*YOUR GOAL*: Keeping every word in place, write out the entries that come next.

*EXERCISE DATA*:
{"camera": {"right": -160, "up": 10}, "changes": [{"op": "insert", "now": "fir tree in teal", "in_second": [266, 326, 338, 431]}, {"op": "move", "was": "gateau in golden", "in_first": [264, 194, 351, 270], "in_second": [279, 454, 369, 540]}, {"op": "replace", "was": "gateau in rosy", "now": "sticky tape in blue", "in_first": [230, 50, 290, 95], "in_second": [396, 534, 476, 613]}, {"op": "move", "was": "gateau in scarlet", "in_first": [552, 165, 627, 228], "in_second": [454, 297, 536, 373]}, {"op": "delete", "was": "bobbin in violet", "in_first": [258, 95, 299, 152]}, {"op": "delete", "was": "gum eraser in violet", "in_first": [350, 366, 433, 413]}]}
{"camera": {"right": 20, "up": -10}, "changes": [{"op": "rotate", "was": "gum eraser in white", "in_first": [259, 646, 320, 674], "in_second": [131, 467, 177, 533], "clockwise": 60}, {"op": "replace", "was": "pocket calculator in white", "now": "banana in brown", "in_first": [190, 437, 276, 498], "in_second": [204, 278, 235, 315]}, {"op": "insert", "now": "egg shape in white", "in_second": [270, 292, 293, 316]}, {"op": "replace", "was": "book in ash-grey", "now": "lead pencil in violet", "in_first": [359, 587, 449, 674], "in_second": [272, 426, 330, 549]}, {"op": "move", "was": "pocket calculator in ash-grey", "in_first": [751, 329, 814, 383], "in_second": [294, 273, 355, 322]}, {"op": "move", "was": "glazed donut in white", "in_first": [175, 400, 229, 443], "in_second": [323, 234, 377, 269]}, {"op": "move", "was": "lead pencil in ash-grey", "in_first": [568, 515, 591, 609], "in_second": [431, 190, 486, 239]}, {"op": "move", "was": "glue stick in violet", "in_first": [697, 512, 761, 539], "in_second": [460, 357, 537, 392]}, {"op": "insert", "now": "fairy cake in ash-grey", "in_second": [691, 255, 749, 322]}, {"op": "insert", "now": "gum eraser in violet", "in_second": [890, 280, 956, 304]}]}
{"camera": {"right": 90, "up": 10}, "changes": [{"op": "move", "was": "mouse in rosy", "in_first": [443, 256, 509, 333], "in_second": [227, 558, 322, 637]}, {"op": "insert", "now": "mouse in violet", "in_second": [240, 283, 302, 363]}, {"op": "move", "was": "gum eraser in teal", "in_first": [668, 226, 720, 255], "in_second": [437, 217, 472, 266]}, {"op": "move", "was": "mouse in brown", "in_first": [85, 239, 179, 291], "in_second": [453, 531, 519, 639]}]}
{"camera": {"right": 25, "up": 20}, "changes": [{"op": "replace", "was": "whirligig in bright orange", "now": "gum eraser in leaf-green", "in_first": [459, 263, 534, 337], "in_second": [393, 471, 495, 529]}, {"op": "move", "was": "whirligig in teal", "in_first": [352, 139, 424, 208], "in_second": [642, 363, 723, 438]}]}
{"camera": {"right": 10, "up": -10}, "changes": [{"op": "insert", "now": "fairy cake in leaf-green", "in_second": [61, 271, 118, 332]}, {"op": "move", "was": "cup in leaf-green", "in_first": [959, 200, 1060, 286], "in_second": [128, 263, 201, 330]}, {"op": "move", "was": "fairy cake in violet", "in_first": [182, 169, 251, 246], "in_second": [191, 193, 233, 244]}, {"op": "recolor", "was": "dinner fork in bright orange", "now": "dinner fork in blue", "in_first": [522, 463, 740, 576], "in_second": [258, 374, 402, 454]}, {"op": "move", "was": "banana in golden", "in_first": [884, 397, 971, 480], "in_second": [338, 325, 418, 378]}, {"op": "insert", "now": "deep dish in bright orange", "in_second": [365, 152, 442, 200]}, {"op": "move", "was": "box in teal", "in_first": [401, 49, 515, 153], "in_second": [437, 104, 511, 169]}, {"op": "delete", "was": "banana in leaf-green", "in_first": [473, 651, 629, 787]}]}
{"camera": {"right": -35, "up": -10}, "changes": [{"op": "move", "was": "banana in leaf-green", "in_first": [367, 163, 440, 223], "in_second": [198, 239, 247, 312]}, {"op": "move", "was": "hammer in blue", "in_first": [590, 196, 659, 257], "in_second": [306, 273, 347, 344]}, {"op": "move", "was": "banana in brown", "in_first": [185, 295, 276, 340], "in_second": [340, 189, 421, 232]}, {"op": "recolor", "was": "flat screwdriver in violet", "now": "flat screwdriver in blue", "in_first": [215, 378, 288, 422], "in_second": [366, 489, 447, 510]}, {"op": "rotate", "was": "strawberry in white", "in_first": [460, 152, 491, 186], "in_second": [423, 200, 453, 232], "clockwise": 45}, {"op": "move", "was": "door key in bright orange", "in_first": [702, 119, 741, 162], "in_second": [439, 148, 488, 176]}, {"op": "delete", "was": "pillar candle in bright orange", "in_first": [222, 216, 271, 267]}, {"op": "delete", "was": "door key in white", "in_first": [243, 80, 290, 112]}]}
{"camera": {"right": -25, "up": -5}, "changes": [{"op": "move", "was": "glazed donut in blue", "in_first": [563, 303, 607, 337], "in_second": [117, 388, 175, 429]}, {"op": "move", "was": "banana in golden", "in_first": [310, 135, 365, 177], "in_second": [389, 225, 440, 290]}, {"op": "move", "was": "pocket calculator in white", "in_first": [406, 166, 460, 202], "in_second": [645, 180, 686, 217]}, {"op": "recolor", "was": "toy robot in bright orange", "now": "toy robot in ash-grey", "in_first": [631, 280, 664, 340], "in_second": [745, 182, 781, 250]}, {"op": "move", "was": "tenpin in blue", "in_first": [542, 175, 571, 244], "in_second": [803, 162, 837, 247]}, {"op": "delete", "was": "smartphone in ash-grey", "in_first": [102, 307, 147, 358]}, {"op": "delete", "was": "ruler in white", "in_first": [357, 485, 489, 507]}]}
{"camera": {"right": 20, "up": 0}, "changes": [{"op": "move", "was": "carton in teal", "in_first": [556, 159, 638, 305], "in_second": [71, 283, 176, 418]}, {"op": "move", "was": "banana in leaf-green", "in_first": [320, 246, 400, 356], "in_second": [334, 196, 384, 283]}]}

*REPLY*:
{"camera": {"right": -160, "up": 10}, "changes": [{"op": "insert", "now": "fir tree in teal", "in_second": [266, 326, 338, 431]}, {"op": "move", "was": "gateau in golden", "in_first": [264, 194, 351, 270], "in_second": [279, 454, 369, 540]}, {"op": "replace", "was": "gateau in rosy", "now": "sticky tape in blue", "in_first": [230, 50, 290, 95], "in_second": [396, 534, 476, 613]}, {"op": "move", "was": "gateau in scarlet", "in_first": [552, 165, 627, 228], "in_second": [454, 297, 536, 373]}, {"op": "delete", "was": "bobbin in violet", "in_first": [258, 95, 299, 152]}, {"op": "delete", "was": "gum eraser in violet", "in_first": [350, 366, 433, 413]}]}
{"camera": {"right": 20, "up": -10}, "changes": [{"op": "rotate", "was": "gum eraser in white", "in_first": [259, 646, 320, 674], "in_second": [131, 467, 177, 533], "clockwise": 60}, {"op": "replace", "was": "pocket calculator in white", "now": "banana in brown", "in_first": [190, 437, 276, 498], "in_second": [204, 278, 235, 315]}, {"op": "insert", "now": "egg shape in white", "in_second": [270, 292, 293, 316]}, {"op": "replace", "was": "book in ash-grey", "now": "lead pencil in violet", "in_first": [359, 587, 449, 674], "in_second": [272, 426, 330, 549]}, {"op": "move", "was": "pocket calculator in ash-grey", "in_first": [751, 329, 814, 383], "in_second": [294, 273, 355, 322]}, {"op": "move", "was": "glazed donut in white", "in_first": [175, 400, 229, 443], "in_second": [323, 234, 377, 269]}, {"op": "move", "was": "lead pencil in ash-grey", "in_first": [568, 515, 591, 609], "in_second": [431, 190, 486, 239]}, {"op": "move", "was": "glue stick in violet", "in_first": [697, 512, 761, 539], "in_second": [460, 357, 537, 392]}, {"op": "insert", "now": "fairy cake in ash-grey", "in_second": [691, 255, 749, 322]}, {"op": "insert", "now": "gum eraser in violet", "in_second": [890, 280, 956, 304]}]}
{"camera": {"right": 90, "up": 10}, "changes": [{"op": "move", "was": "mouse in rosy", "in_first": [443, 256, 509, 333], "in_second": [227, 558, 322, 637]}, {"op": "insert", "now": "mouse in violet", "in_second": [240, 283, 302, 363]}, {"op": "move", "was": "gum eraser in teal", "in_first": [668, 226, 720, 255], "in_second": [437, 217, 472, 266]}, {"op": "move", "was": "mouse in brown", "in_first": [85, 239, 179, 291], "in_second": [453, 531, 519, 639]}]}
{"camera": {"right": 25, "up": 20}, "changes": [{"op": "replace", "was": "whirligig in bright orange", "now": "gum eraser in leaf-green", "in_first": [459, 263, 534, 337], "in_second": [393, 471, 495, 529]}, {"op": "move", "was": "whirligig in teal", "in_first": [352, 139, 424, 208], "in_second": [642, 363, 723, 438]}]}
{"camera": {"right": 10, "up": -10}, "changes": [{"op": "insert", "now": "fairy cake in leaf-green", "in_second": [61, 271, 118, 332]}, {"op": "move", "was": "cup in leaf-green", "in_first": [959, 200, 1060, 286], "in_second": [128, 263, 201, 330]}, {"op": "move", "was": "fairy cake in violet", "in_first": [182, 169, 251, 246], "in_second": [191, 193, 233, 244]}, {"op": "recolor", "was": "dinner fork in bright orange", "now": "dinner fork in blue", "in_first": [522, 463, 740, 576], "in_second": [258, 374, 402, 454]}, {"op": "move", "was": "banana in golden", "in_first": [884, 397, 971, 480], "in_second": [338, 325, 418, 378]}, {"op": "insert", "now": "deep dish in bright orange", "in_second": [365, 152, 442, 200]}, {"op": "move", "was": "box in teal", "in_first": [401, 49, 515, 153], "in_second": [437, 104, 511, 169]}, {"op": "delete", "was": "banana in leaf-green", "in_first": [473, 651, 629, 787]}]}
{"camera": {"right": -35, "up": -10}, "changes": [{"op": "move", "was": "banana in leaf-green", "in_first": [367, 163, 440, 223], "in_second": [198, 239, 247, 312]}, {"op": "move", "was": "hammer in blue", "in_first": [590, 196, 659, 257], "in_second": [306, 273, 347, 344]}, {"op": "move", "was": "banana in brown", "in_first": [185, 295, 276, 340], "in_second": [340, 189, 421, 232]}, {"op": "recolor", "was": "flat screwdriver in violet", "now": "flat screwdriver in blue", "in_first": [215, 378, 288, 422], "in_second": [366, 489, 447, 510]}, {"op": "rotate", "was": "strawberry in white", "in_first": [460, 152, 491, 186], "in_second": [423, 200, 453, 232], "clockwise": 45}, {"op": "move", "was": "door key in bright orange", "in_first": [702, 119, 741, 162], "in_second": [439, 148, 488, 176]}, {"op": "delete", "was": "pillar candle in bright orange", "in_first": [222, 216, 271, 267]}, {"op": "delete", "was": "door key in white", "in_first": [243, 80, 290, 112]}]}
{"camera": {"right": -25, "up": -5}, "changes": [{"op": "move", "was": "glazed donut in blue", "in_first": [563, 303, 607, 337], "in_second": [117, 388, 175, 429]}, {"op": "move", "was": "banana in golden", "in_first": [310, 135, 365, 177], "in_second": [389, 225, 440, 290]}, {"op": "move", "was": "pocket calculator in white", "in_first": [406, 166, 460, 202], "in_second": [645, 180, 686, 217]}, {"op": "recolor", "was": "toy robot in bright orange", "now": "toy robot in ash-grey", "in_first": [631, 280, 664, 340], "in_second": [745, 182, 781, 250]}, {"op": "move", "was": "tenpin in blue", "in_first": [542, 175, 571, 244], "in_second": [803, 162, 837, 247]}, {"op": "delete", "was": "smartphone in ash-grey", "in_first": [102, 307, 147, 358]}, {"op": "delete", "was": "ruler in white", "in_first": [357, 485, 489, 507]}]}
{"camera": {"right": 20, "up": 0}, "changes": [{"op": "move", "was": "carton in teal", "in_first": [556, 159, 638, 305], "in_second": [71, 283, 176, 418]}, {"op": "move", "was": "banana in leaf-green", "in_first": [320, 246, 400, 356], "in_second": [334, 196, 384, 283]}]}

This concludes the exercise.